• [Instructions to follow]: Write out the data below word for word, leaving out the pictures.

Spatial question data:
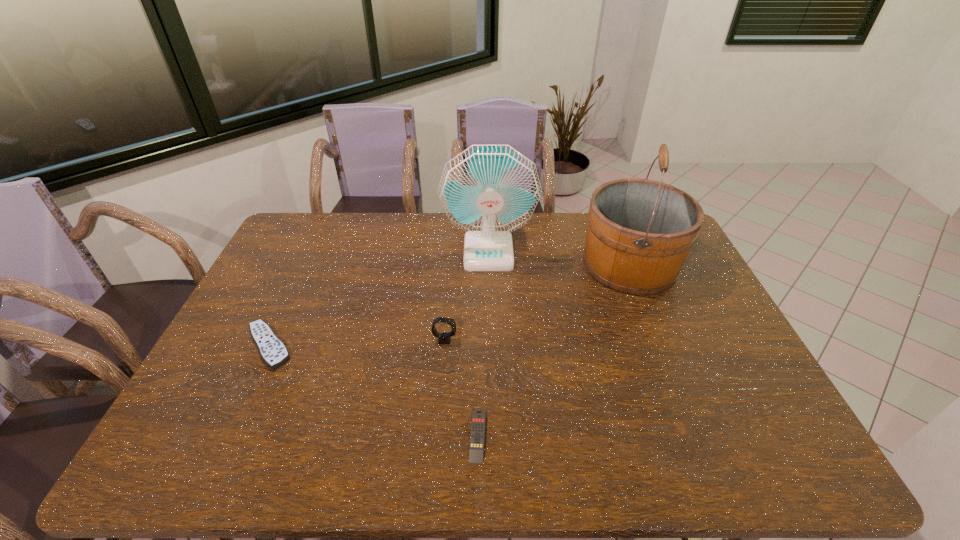
Find the location of a particular element. The height and width of the screenshot is (540, 960). vacant area between the fan and the shorter remote control is located at coordinates (483, 343).

The height and width of the screenshot is (540, 960). I want to click on vacant area that lies between the right remote control and the taller remote control, so click(x=373, y=390).

Where is `object that stands as the fourth closest to the shorter remote control`? The image size is (960, 540). object that stands as the fourth closest to the shorter remote control is located at coordinates (489, 191).

Choose which object is the third nearest neighbor to the watch. Please provide its 2D coordinates. Your answer should be formatted as a tuple, i.e. [(x, y)], where the tuple contains the x and y coordinates of a point satisfying the conditions above.

[(273, 351)]

The width and height of the screenshot is (960, 540). Find the location of `free space in the image that satisfies the following two spatial constraints: 1. on the back side of the shortest object; 2. on the left side of the bucket`. free space in the image that satisfies the following two spatial constraints: 1. on the back side of the shortest object; 2. on the left side of the bucket is located at coordinates (478, 265).

Locate an element on the screen. This screenshot has height=540, width=960. free spot that satisfies the following two spatial constraints: 1. on the face of the right remote control; 2. on the right side of the watch is located at coordinates (438, 435).

Where is `vacant space that satisfies the following two spatial constraints: 1. in front of the fan to face the airflow; 2. on the face of the third shortest object`? vacant space that satisfies the following two spatial constraints: 1. in front of the fan to face the airflow; 2. on the face of the third shortest object is located at coordinates (491, 340).

The width and height of the screenshot is (960, 540). What are the coordinates of `vacant space that satisfies the following two spatial constraints: 1. on the face of the nearer remote control; 2. on the right side of the third tallest object` in the screenshot? It's located at (438, 435).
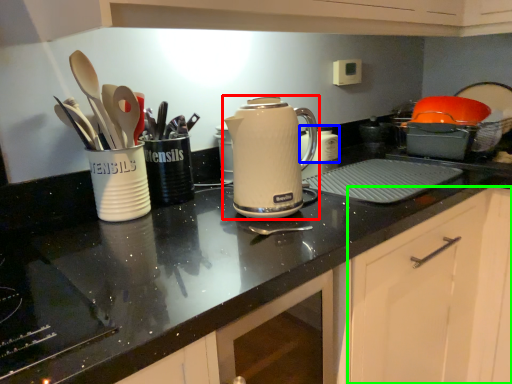
Question: Based on their relative distances, which object is nearer to kettle (highlighted by a red box)? Choose from appliance (highlighted by a blue box) and cabinetry (highlighted by a green box).

Choices:
 (A) appliance
 (B) cabinetry

Answer: (B)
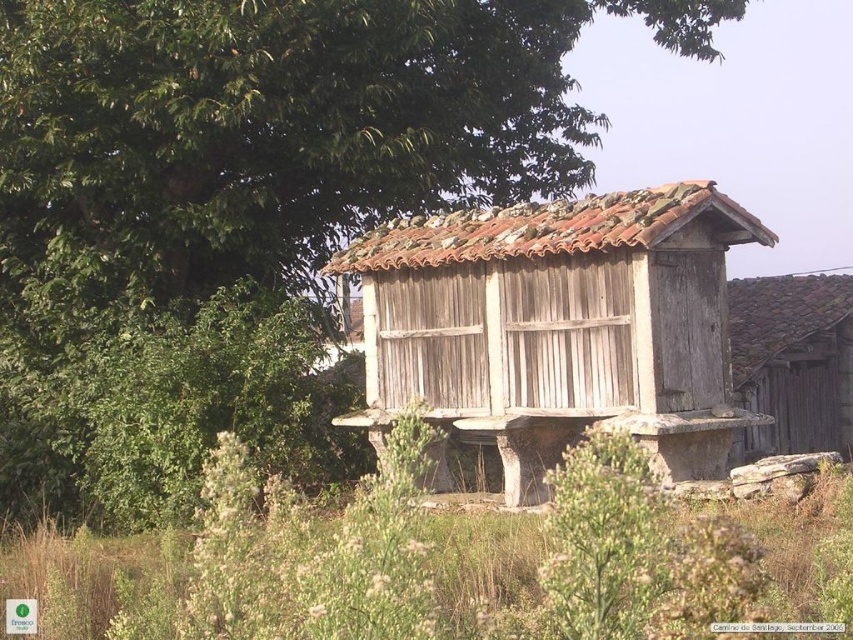
Question: Is green leafy tree at upper left thinner than weathered wood hut at center?

Choices:
 (A) no
 (B) yes

Answer: (A)

Question: Among these objects, which one is nearest to the camera?

Choices:
 (A) weathered wood hut at center
 (B) green leafy tree at upper left

Answer: (A)

Question: Is green leafy tree at upper left smaller than wooden barn at right?

Choices:
 (A) yes
 (B) no

Answer: (A)

Question: Which point appears closest to the camera in this image?

Choices:
 (A) (848, 401)
 (B) (132, 168)

Answer: (B)

Question: Among these objects, which one is nearest to the camera?

Choices:
 (A) green leafy tree at upper left
 (B) wooden barn at right
 (C) weathered wood hut at center

Answer: (C)

Question: Does green leafy tree at upper left appear under weathered wood hut at center?

Choices:
 (A) yes
 (B) no

Answer: (B)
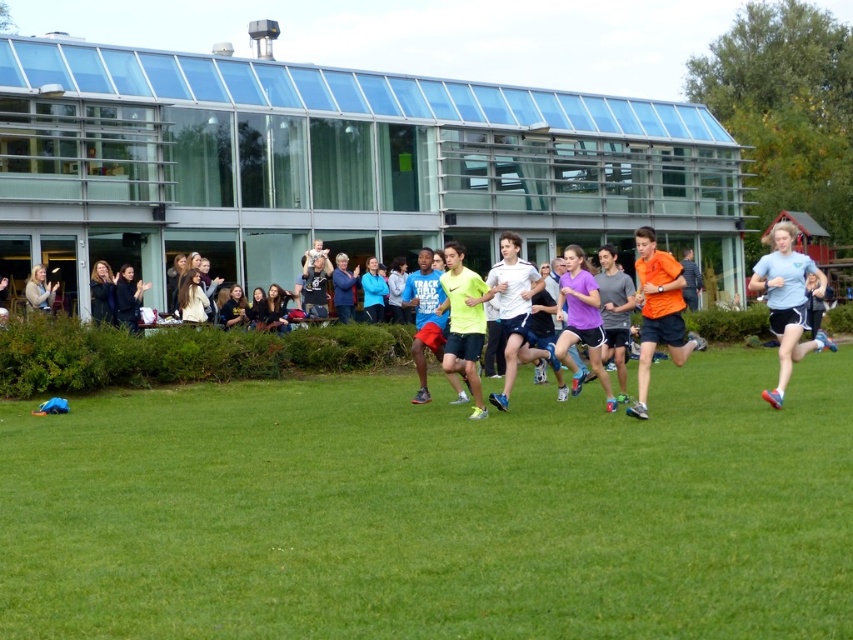
Does light blue fabric shorts at right appear under neon yellow running shirt at center?

No, light blue fabric shorts at right is not below neon yellow running shirt at center.

Who is higher up, light blue fabric shorts at right or neon yellow running shirt at center?

light blue fabric shorts at right is higher up.

Is point (779, 227) in front of point (451, 250)?

That is True.

Identify the location of light blue fabric shorts at right. (787, 301).

Is dark blue fabric jacket at left closer to the viewer compared to matte black shirt at center?

Yes, it is in front of matte black shirt at center.

Based on the photo, who is positioned more to the left, dark blue fabric jacket at left or matte black shirt at center?

dark blue fabric jacket at left is more to the left.

Image resolution: width=853 pixels, height=640 pixels. Describe the element at coordinates (128, 298) in the screenshot. I see `dark blue fabric jacket at left` at that location.

Where is `dark blue fabric jacket at left`? This screenshot has width=853, height=640. dark blue fabric jacket at left is located at coordinates (128, 298).

Between green grass at lower center and white matte shirt at center, which one is positioned higher?

white matte shirt at center

Is the position of green grass at lower center more distant than that of white matte shirt at center?

That is False.

Describe the element at coordinates (434, 509) in the screenshot. The width and height of the screenshot is (853, 640). I see `green grass at lower center` at that location.

Locate an element on the screen. Image resolution: width=853 pixels, height=640 pixels. green grass at lower center is located at coordinates (434, 509).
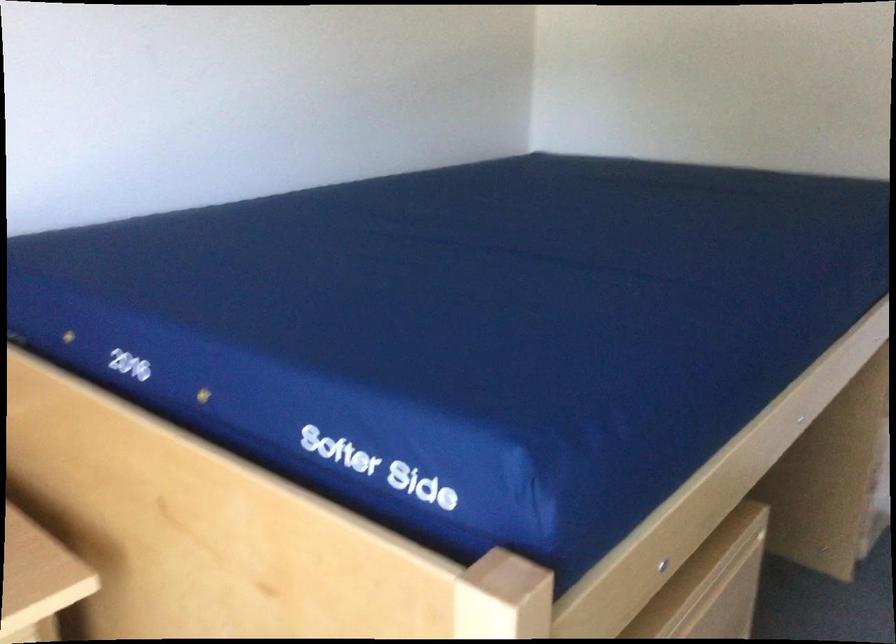
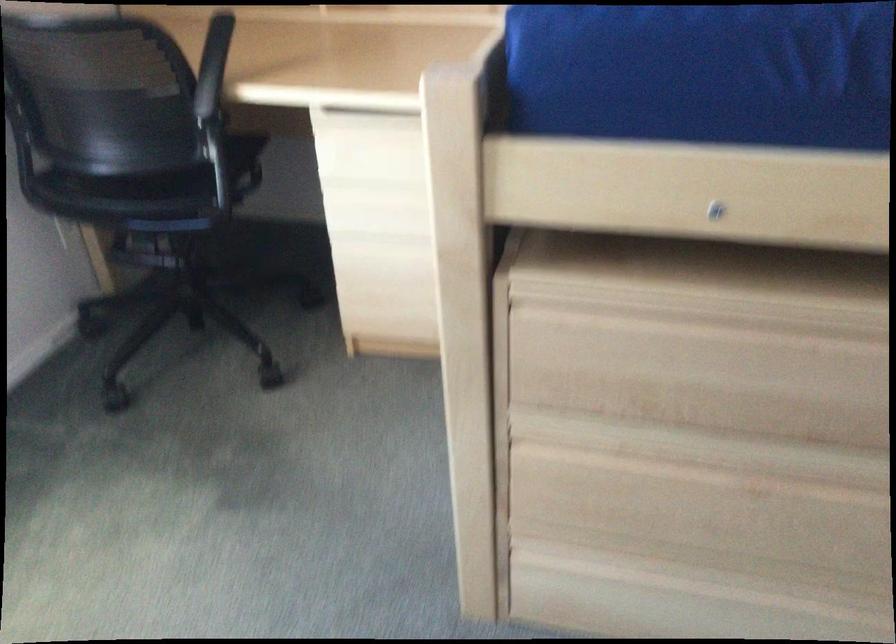
How did the camera likely rotate?

The rotation direction of the camera is left-down.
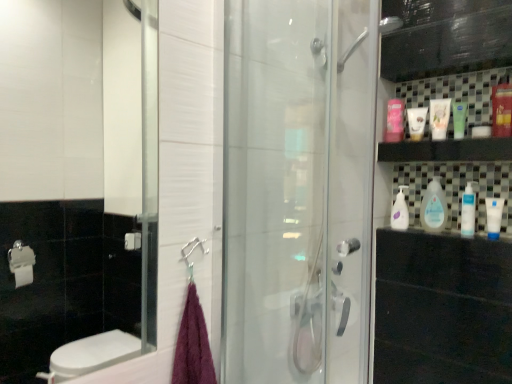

• [Answer for the task]:
Find the location of a particular element. The height and width of the screenshot is (540, 960). vacant area between the fan and the shorter remote control is located at coordinates (483, 343).

The height and width of the screenshot is (540, 960). I want to click on vacant area that lies between the right remote control and the taller remote control, so click(x=373, y=390).

Where is `object that stands as the fourth closest to the shorter remote control`? The image size is (960, 540). object that stands as the fourth closest to the shorter remote control is located at coordinates (489, 191).

Choose which object is the third nearest neighbor to the watch. Please provide its 2D coordinates. Your answer should be formatted as a tuple, i.e. [(x, y)], where the tuple contains the x and y coordinates of a point satisfying the conditions above.

[(273, 351)]

The width and height of the screenshot is (960, 540). Find the location of `free space in the image that satisfies the following two spatial constraints: 1. on the back side of the shortest object; 2. on the left side of the bucket`. free space in the image that satisfies the following two spatial constraints: 1. on the back side of the shortest object; 2. on the left side of the bucket is located at coordinates (478, 265).

Locate an element on the screen. This screenshot has height=540, width=960. free spot that satisfies the following two spatial constraints: 1. on the face of the right remote control; 2. on the right side of the watch is located at coordinates (438, 435).

Where is `vacant space that satisfies the following two spatial constraints: 1. in front of the fan to face the airflow; 2. on the face of the third shortest object`? vacant space that satisfies the following two spatial constraints: 1. in front of the fan to face the airflow; 2. on the face of the third shortest object is located at coordinates (491, 340).

The width and height of the screenshot is (960, 540). What are the coordinates of `vacant space that satisfies the following two spatial constraints: 1. on the face of the nearer remote control; 2. on the right side of the third tallest object` in the screenshot? It's located at (438, 435).
Question: Based on their relative distances, which object is nearer to kettle (highlighted by a red box)? Choose from appliance (highlighted by a blue box) and cabinetry (highlighted by a green box).

Choices:
 (A) appliance
 (B) cabinetry

Answer: (B)
Question: Is green leafy tree at upper left thinner than weathered wood hut at center?

Choices:
 (A) no
 (B) yes

Answer: (A)

Question: Among these objects, which one is nearest to the camera?

Choices:
 (A) weathered wood hut at center
 (B) green leafy tree at upper left

Answer: (A)

Question: Is green leafy tree at upper left smaller than wooden barn at right?

Choices:
 (A) yes
 (B) no

Answer: (A)

Question: Which point appears closest to the camera in this image?

Choices:
 (A) (848, 401)
 (B) (132, 168)

Answer: (B)

Question: Among these objects, which one is nearest to the camera?

Choices:
 (A) green leafy tree at upper left
 (B) wooden barn at right
 (C) weathered wood hut at center

Answer: (C)

Question: Does green leafy tree at upper left appear under weathered wood hut at center?

Choices:
 (A) yes
 (B) no

Answer: (B)
Does light blue fabric shorts at right appear under neon yellow running shirt at center?

No, light blue fabric shorts at right is not below neon yellow running shirt at center.

Who is higher up, light blue fabric shorts at right or neon yellow running shirt at center?

light blue fabric shorts at right is higher up.

Is point (779, 227) in front of point (451, 250)?

That is True.

Identify the location of light blue fabric shorts at right. (787, 301).

Is dark blue fabric jacket at left closer to the viewer compared to matte black shirt at center?

Yes, it is in front of matte black shirt at center.

Based on the photo, who is positioned more to the left, dark blue fabric jacket at left or matte black shirt at center?

dark blue fabric jacket at left is more to the left.

Image resolution: width=853 pixels, height=640 pixels. Describe the element at coordinates (128, 298) in the screenshot. I see `dark blue fabric jacket at left` at that location.

Where is `dark blue fabric jacket at left`? This screenshot has width=853, height=640. dark blue fabric jacket at left is located at coordinates (128, 298).

Between green grass at lower center and white matte shirt at center, which one is positioned higher?

white matte shirt at center

Is the position of green grass at lower center more distant than that of white matte shirt at center?

That is False.

Describe the element at coordinates (434, 509) in the screenshot. The width and height of the screenshot is (853, 640). I see `green grass at lower center` at that location.

Locate an element on the screen. Image resolution: width=853 pixels, height=640 pixels. green grass at lower center is located at coordinates (434, 509).
How did the camera likely rotate?

The rotation direction of the camera is left-down.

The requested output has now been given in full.